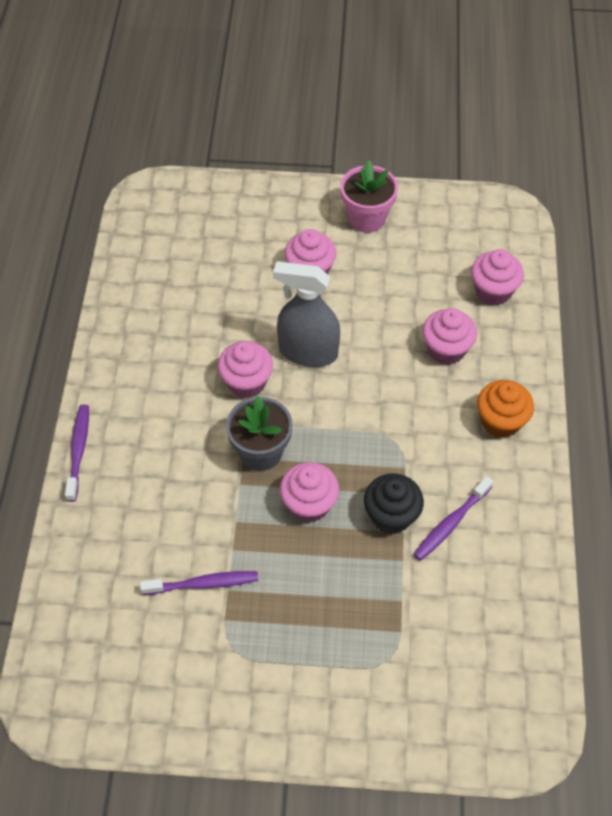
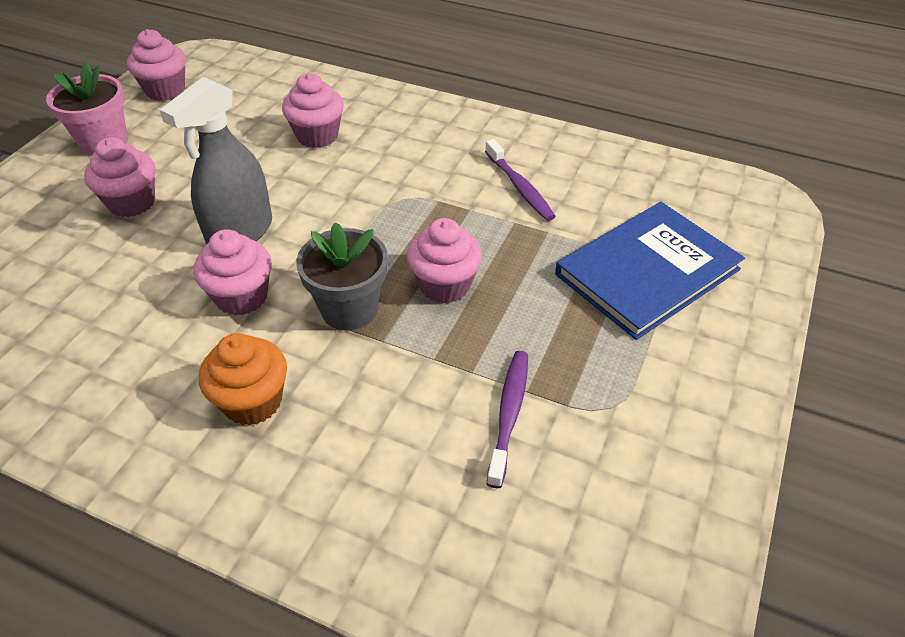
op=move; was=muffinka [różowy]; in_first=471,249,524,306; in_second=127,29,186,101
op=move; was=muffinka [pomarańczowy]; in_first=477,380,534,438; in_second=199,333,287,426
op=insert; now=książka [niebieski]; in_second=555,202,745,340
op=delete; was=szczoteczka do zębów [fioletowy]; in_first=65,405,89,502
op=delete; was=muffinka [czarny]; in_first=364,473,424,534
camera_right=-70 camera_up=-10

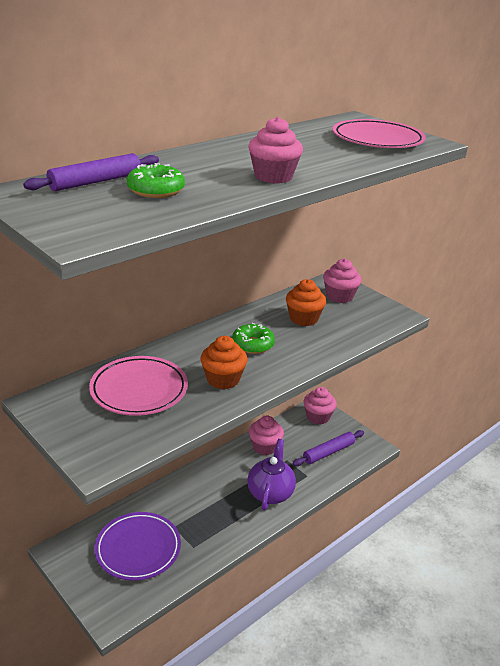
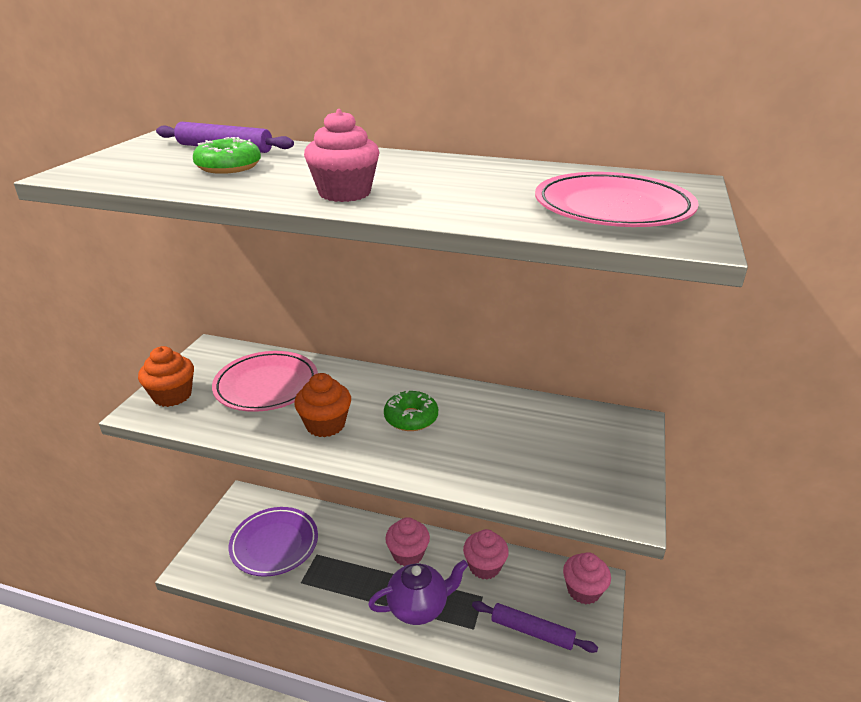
op=move; was=muffinka [pomarańczowy]; in_first=286,279,326,326; in_second=138,346,194,407
op=move; was=muffinka [różowy]; in_first=323,259,362,303; in_second=385,517,430,566
camera_right=60 camera_up=0

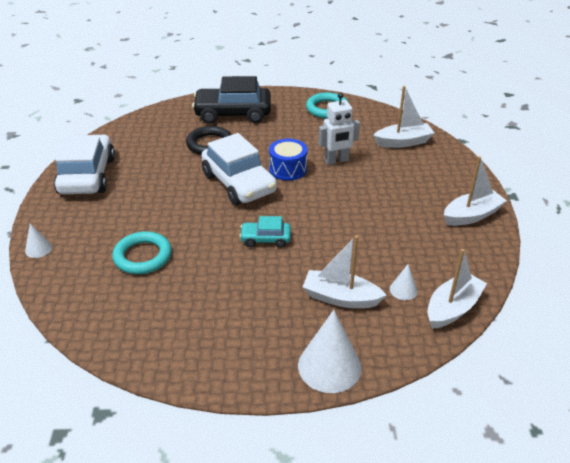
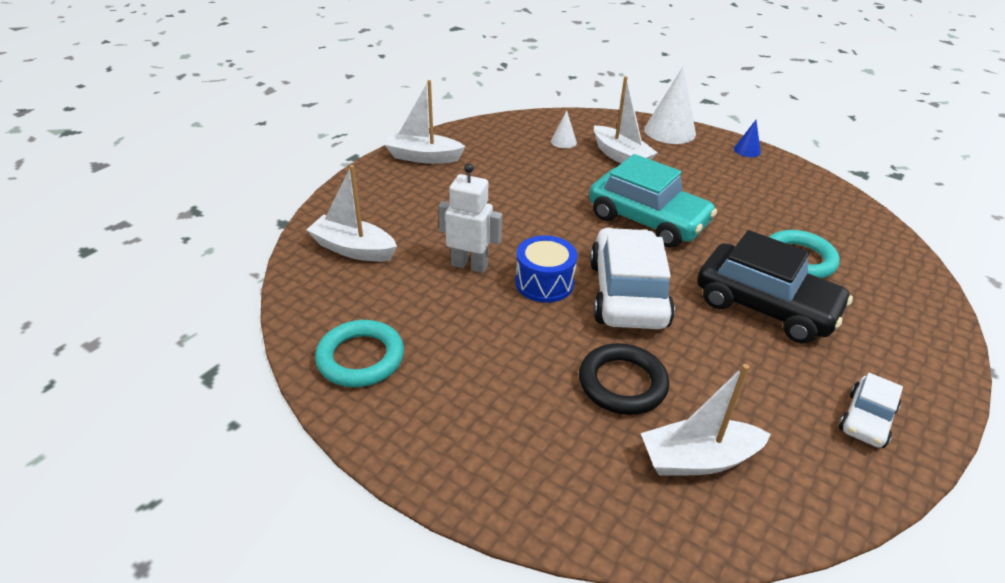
op=resize; was=samochód [turkusowy]; in_first=239,216,291,248; in_second=589,154,717,248; ratio=1.96
op=move; was=łódka [biały]; in_first=428,249,487,329; in_second=641,364,771,476
op=move; was=samochód [czarny]; in_first=192,76,271,124; in_second=697,230,853,343
op=insert; now=stożek [niebieski]; in_second=734,120,761,157
op=resize; was=samochód [biały]; in_first=54,134,115,194; in_second=839,373,903,448; ratio=0.51
op=delete; was=stożek [biały]; in_first=25,223,52,258
camera_right=-145 camera_up=0

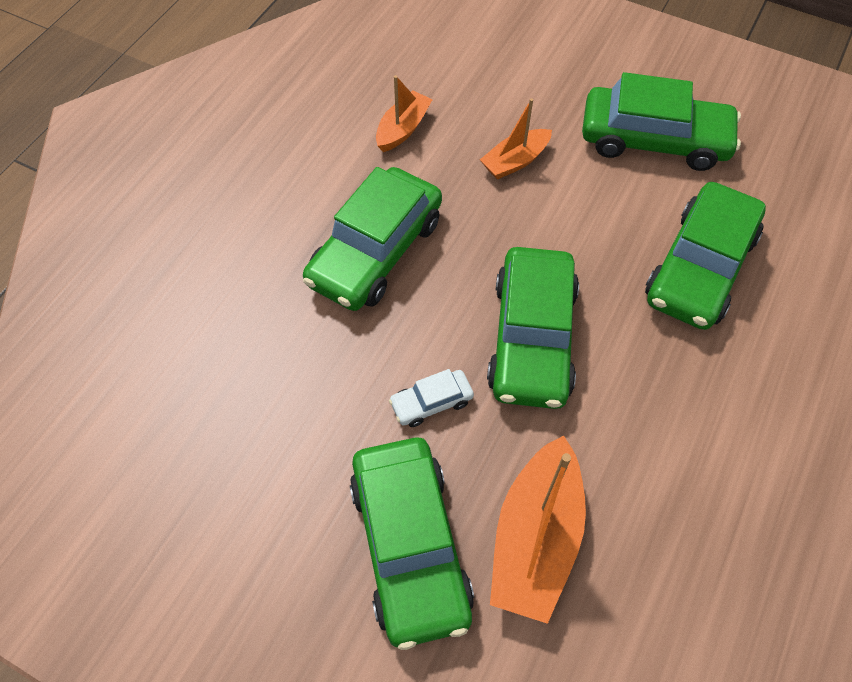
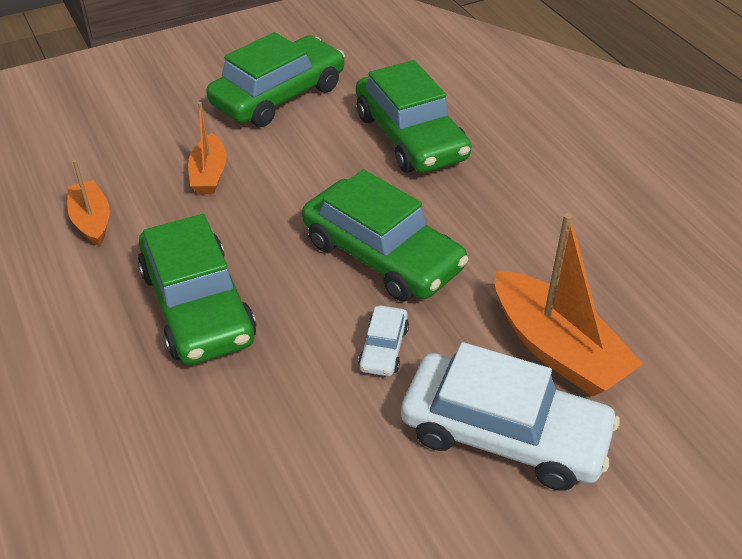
op=recolor; was=samochód [zielony]; now=samochód [biały]; in_first=349,438,474,650; in_second=401,342,620,491
camera_right=-55 camera_up=-15

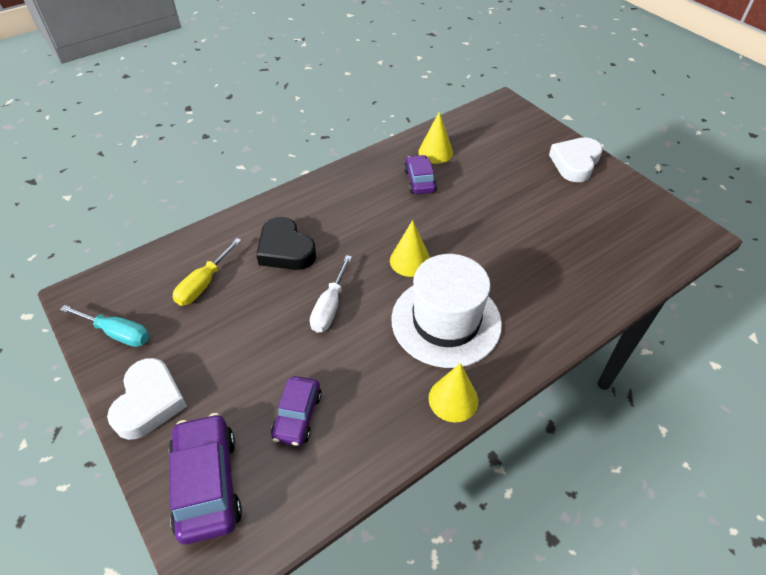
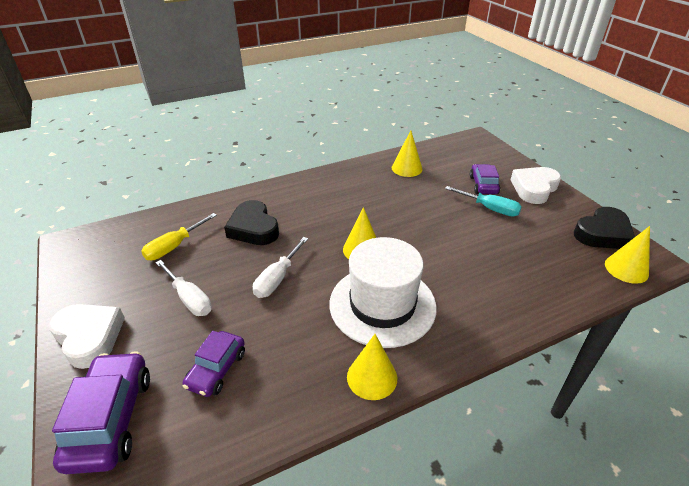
op=rotate; was=serce [biały]; in_first=107,358,187,440; in_second=49,304,125,369; clockwise=-60
op=insert; now=śrubokręt [biały]; in_second=155,260,212,316
op=move; was=śrubokręt [turkusowy]; in_first=60,305,149,347; in_second=445,186,522,217
op=move; was=samochód [fioletowy]; in_first=404,155,437,194; in_second=470,164,500,194
op=insert; now=serce [czarny]; in_second=574,207,635,249
op=insert; now=stożek [żółty]; in_second=605,226,650,284
camera_right=10 camera_up=-10

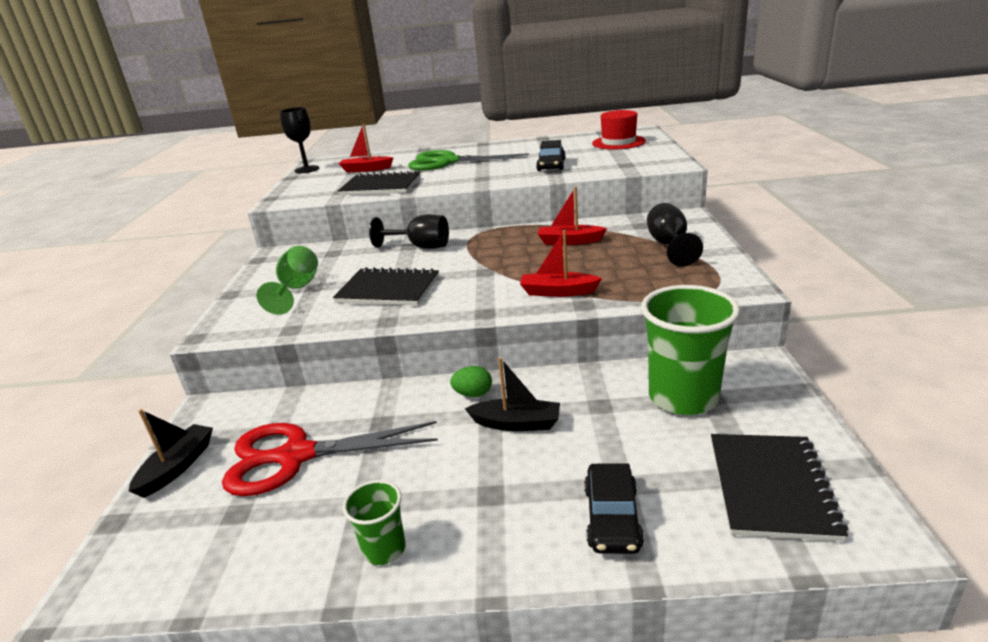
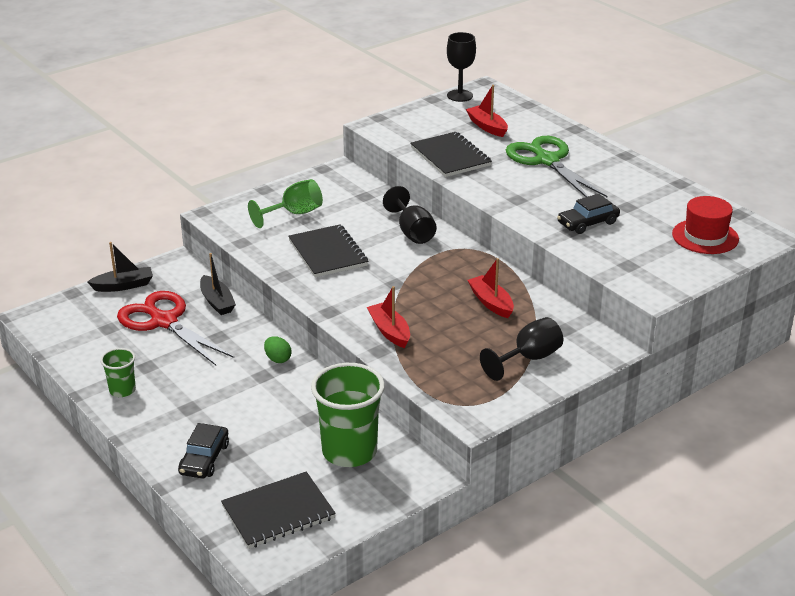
op=rotate; was=samochód [czarny]; in_first=584,463,644,554; in_second=178,423,229,478; clockwise=-45
op=move; was=łódka [czarny]; in_first=465,357,560,431; in_second=200,253,236,315
camera_right=50 camera_up=5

◆ Directions for this task: Every line from the one with "camera_right=60 camera_up=0" through the one with "op=insert; now=stożek [niebieski];" is to be reproduced exactly as written above, and the pictures are to be dropped.

◆ Answer to this task:
camera_right=60 camera_up=0

op=resize; was=samochód [turkusowy]; in_first=239,216,291,248; in_second=589,154,717,248; ratio=1.96
op=move; was=łódka [biały]; in_first=428,249,487,329; in_second=641,364,771,476
op=move; was=samochód [czarny]; in_first=192,76,271,124; in_second=697,230,853,343
op=insert; now=stożek [niebieski]; in_second=734,120,761,157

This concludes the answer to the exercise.